### YOUR INSTRUCTIONS
Note each line of the listing that contains the string "resized", and copy it.

### RECORD EXCERPTS
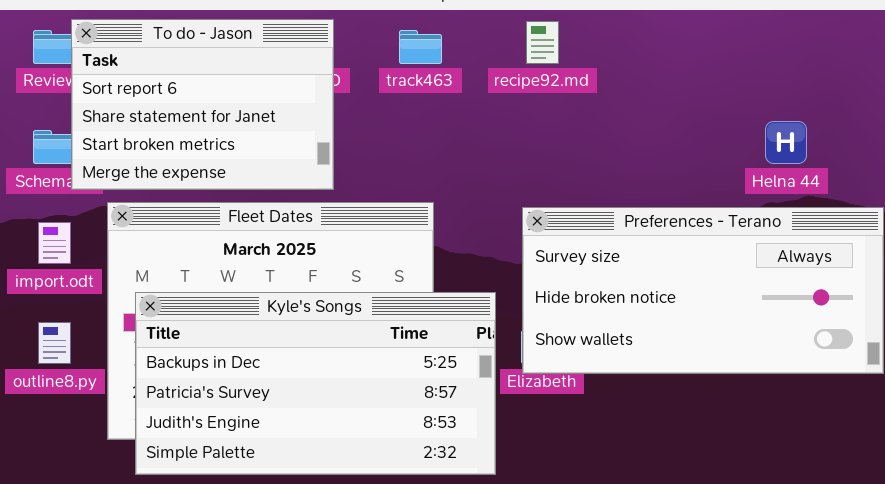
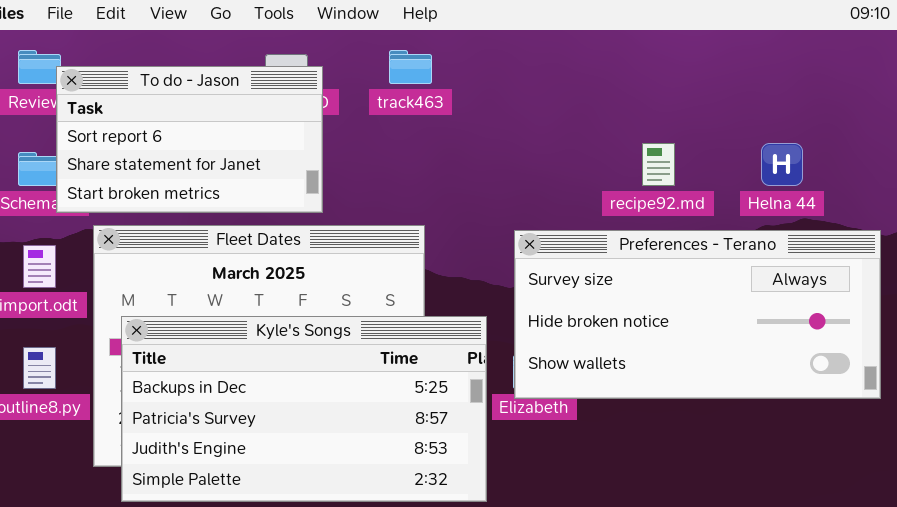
To do - Jason: [71,19,334,190] -> [56,66,323,213], resized
recipe92.md: [526,21,559,64] -> [642,143,675,186], moved

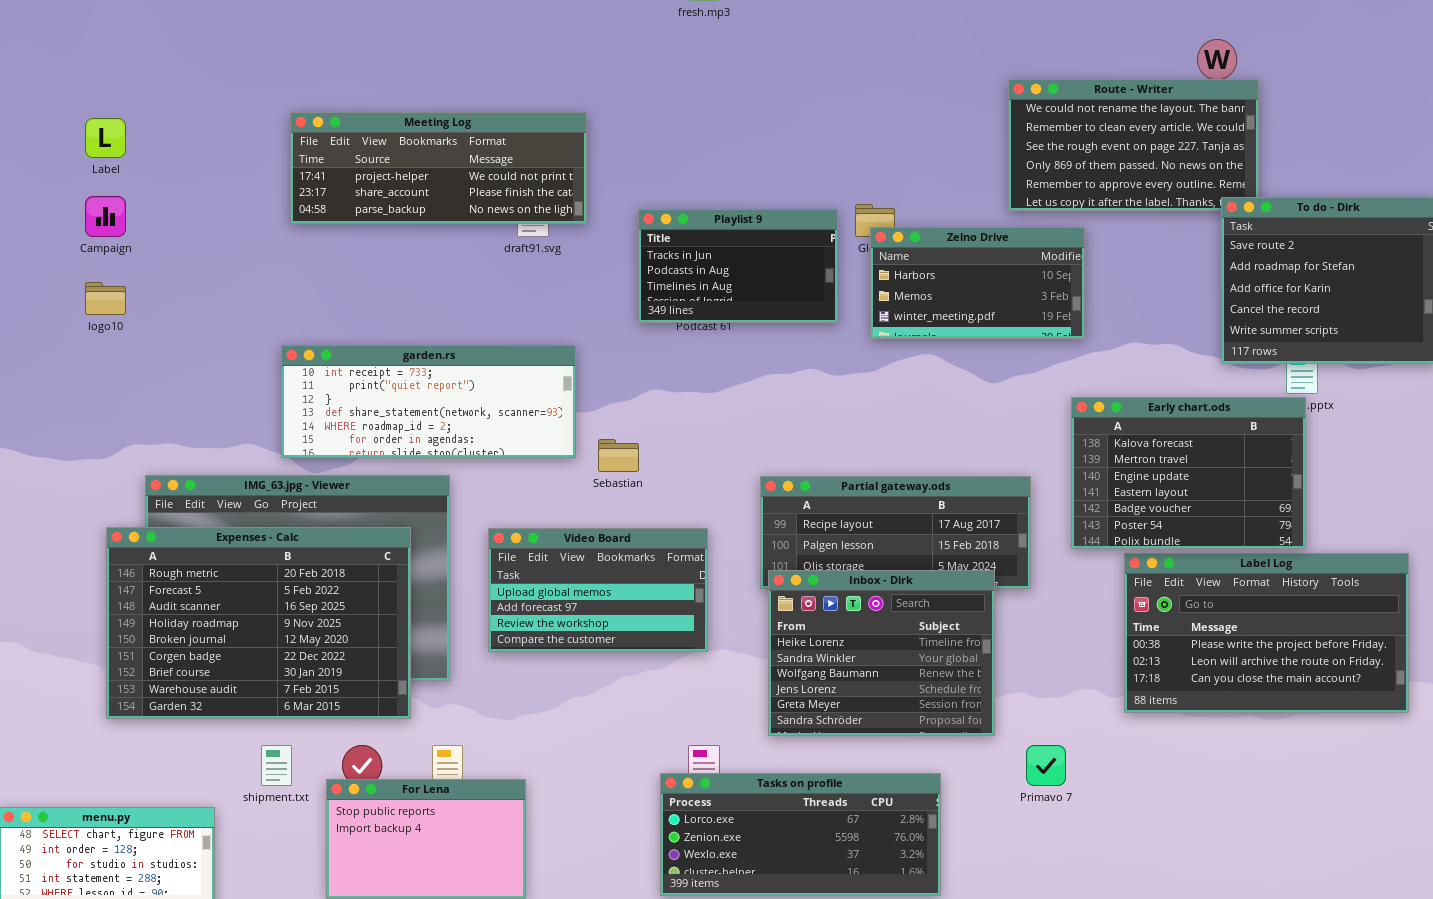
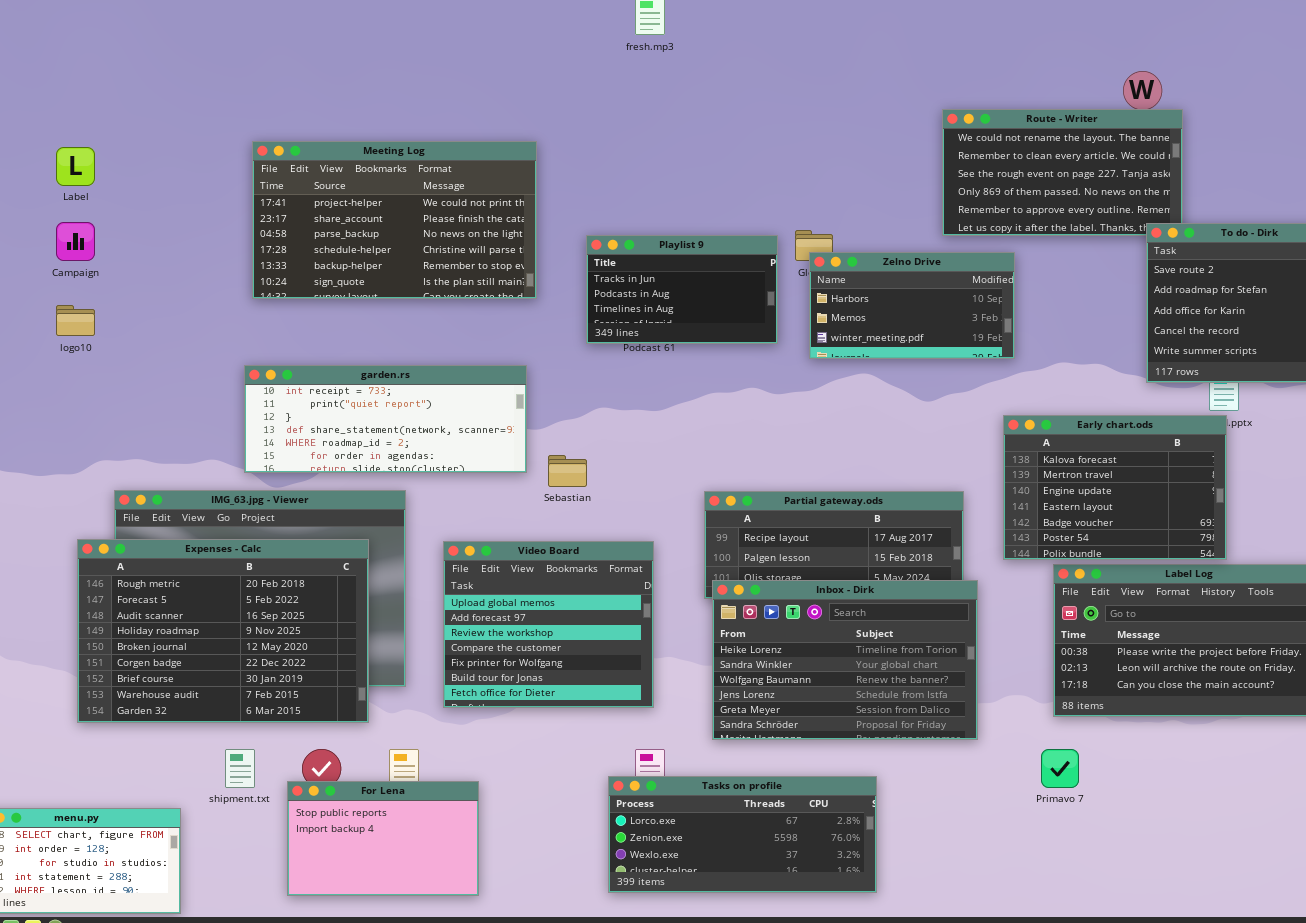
Meeting Log: [290,112,587,224] -> [252,141,537,299], resized
Video Board: [488,528,708,652] -> [443,541,654,708], resized
Inbox - Dirk: [768,570,995,736] -> [712,580,978,740], resized
Primavo 7: [1026,745,1066,786] -> [1041,749,1079,788], moved

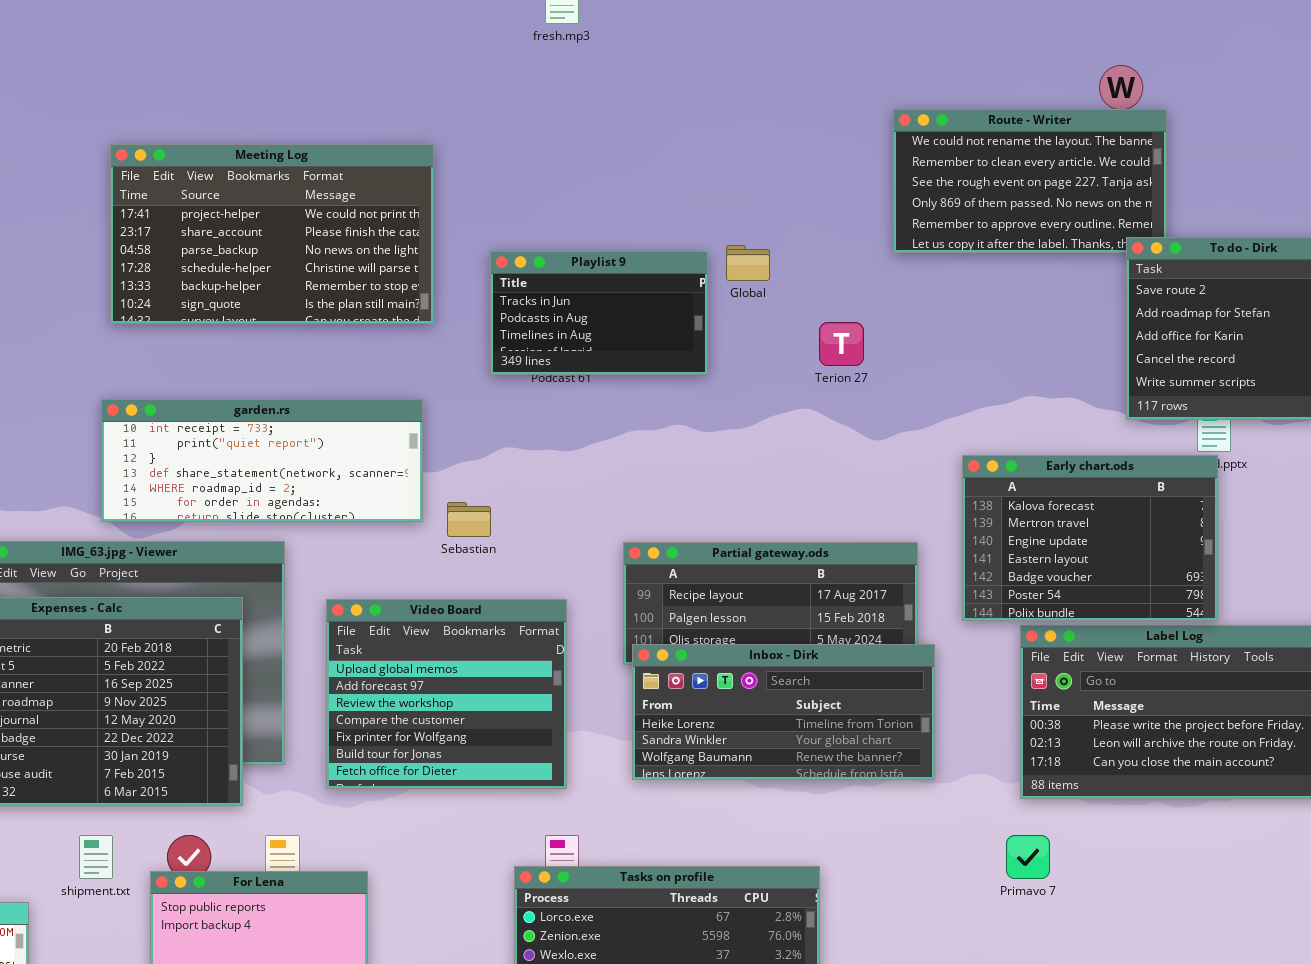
Zelno Drive: [809,252,1015,359] -> none, closed
Inbox - Dirk: [712,580,978,740] -> [632,644,935,780], resized

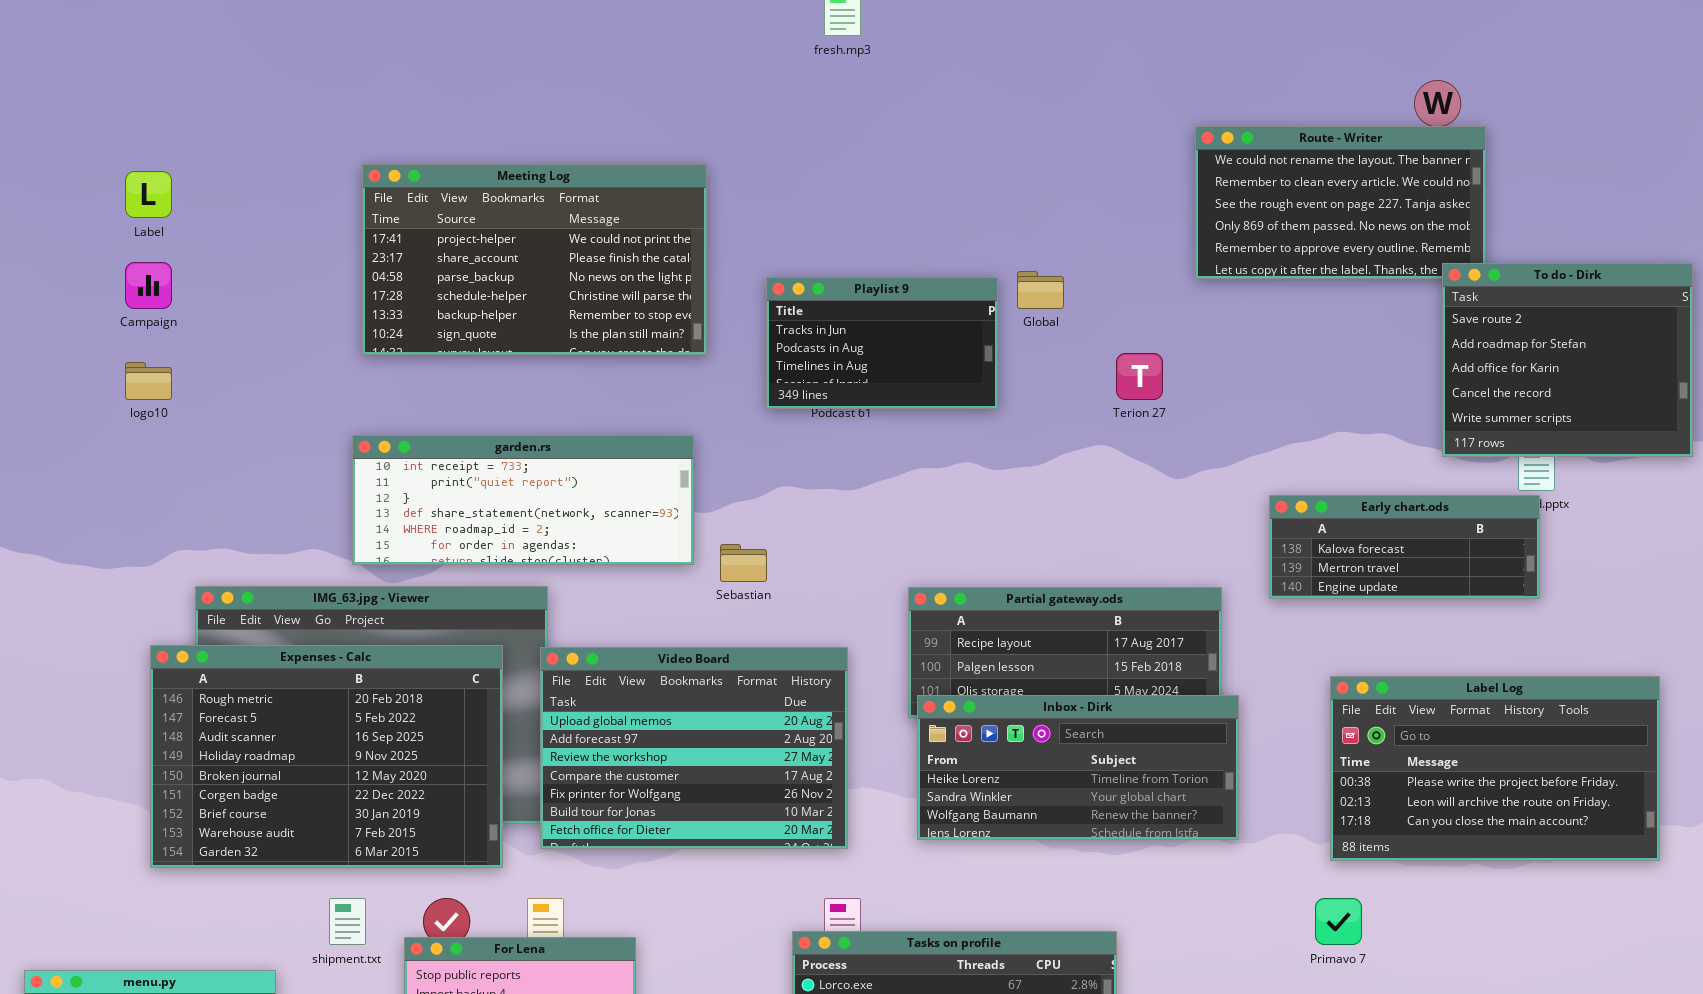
Early chart.ods: [962,455,1218,621] -> [1269,495,1540,599], resized
Video Board: [326,599,567,789] -> [540,647,848,849], resized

### RESULT OF THE TASK
To do - Jason: [71,19,334,190] -> [56,66,323,213], resized
Meeting Log: [290,112,587,224] -> [252,141,537,299], resized
Video Board: [488,528,708,652] -> [443,541,654,708], resized
Inbox - Dirk: [768,570,995,736] -> [712,580,978,740], resized
Inbox - Dirk: [712,580,978,740] -> [632,644,935,780], resized
Early chart.ods: [962,455,1218,621] -> [1269,495,1540,599], resized
Video Board: [326,599,567,789] -> [540,647,848,849], resized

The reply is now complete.